→ WORK INSTRUCTIONS: What you copy should be the lines from the one with "GPS2 pin RX: A6 -> B10" through the end of the entries, word for word. Omit the pictures.
::::
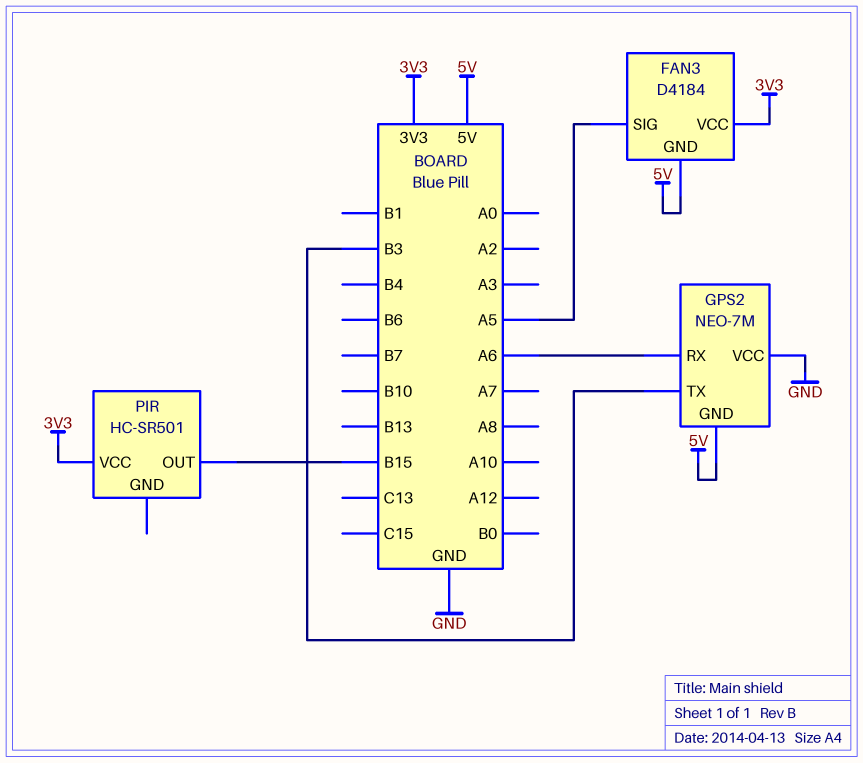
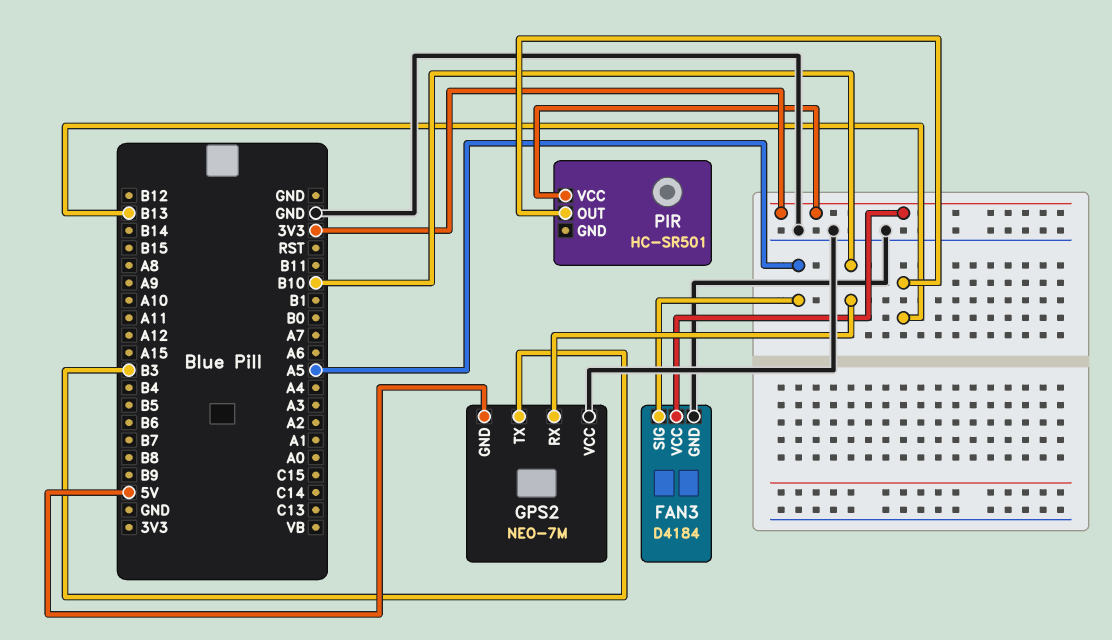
FAN3 pin GND: 5V -> GND
GPS2 pin RX: A6 -> B10
PIR pin OUT: B15 -> B13

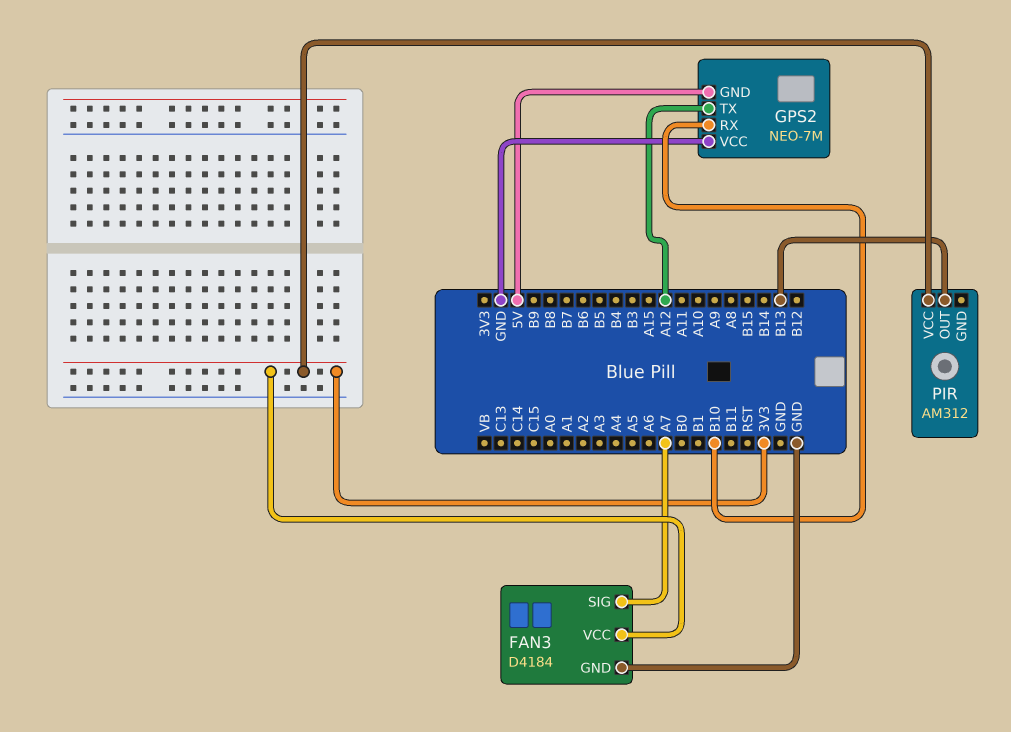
FAN3 pin SIG: A5 -> A7
GPS2 pin TX: B3 -> A12
PIR: HC-SR501 -> AM312

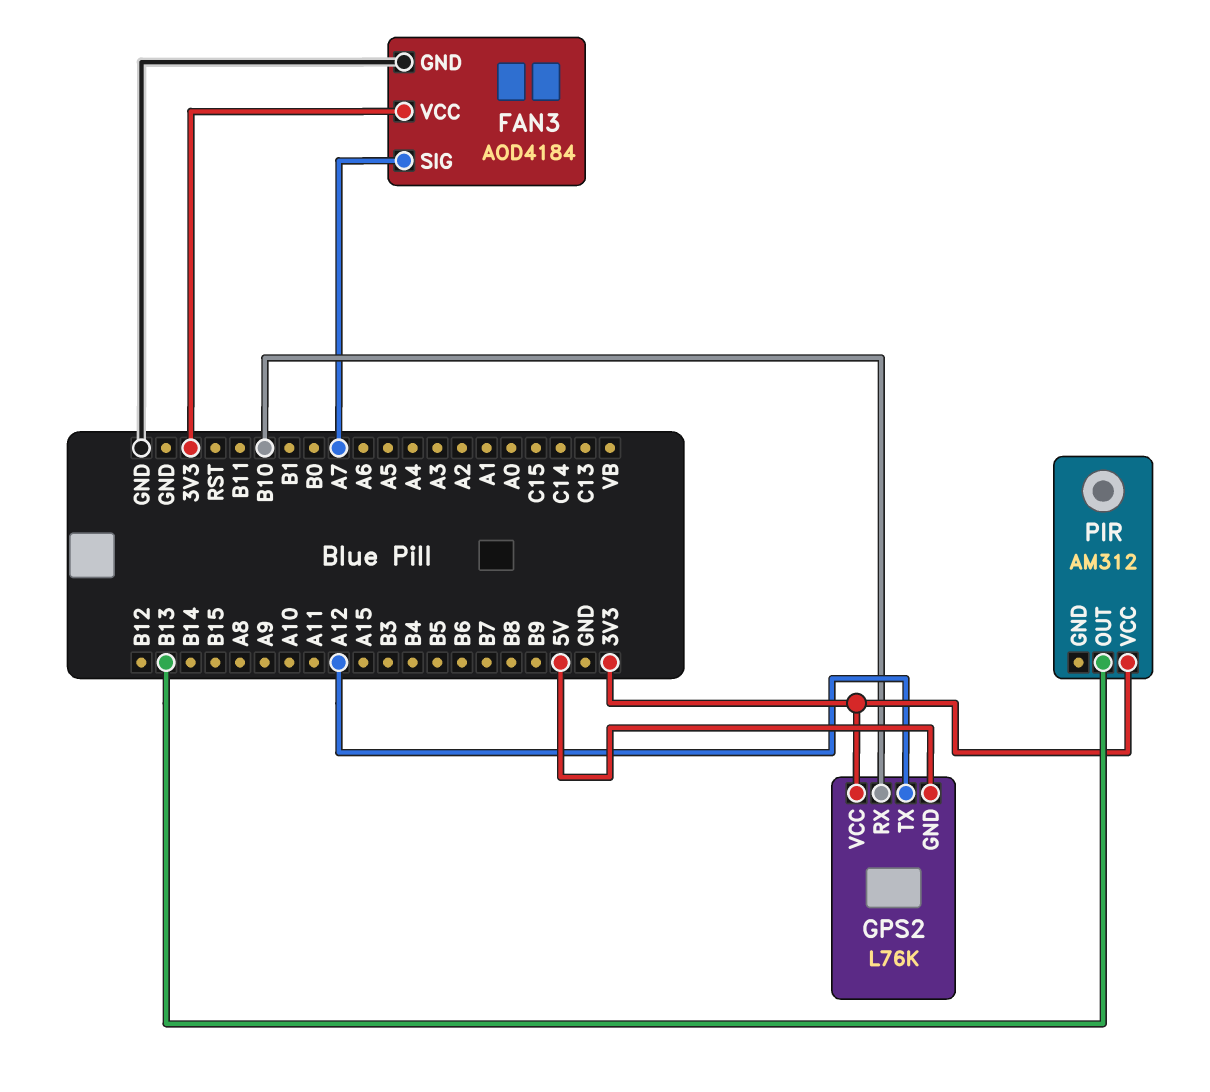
FAN3: D4184 -> AOD4184
GPS2: NEO-7M -> L76K
GPS2 pin VCC: GND -> 3V3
::::
→ RESPONSE TO THIS TASK:
GPS2 pin RX: A6 -> B10
PIR pin OUT: B15 -> B13

FAN3 pin SIG: A5 -> A7
GPS2 pin TX: B3 -> A12
PIR: HC-SR501 -> AM312

FAN3: D4184 -> AOD4184
GPS2: NEO-7M -> L76K
GPS2 pin VCC: GND -> 3V3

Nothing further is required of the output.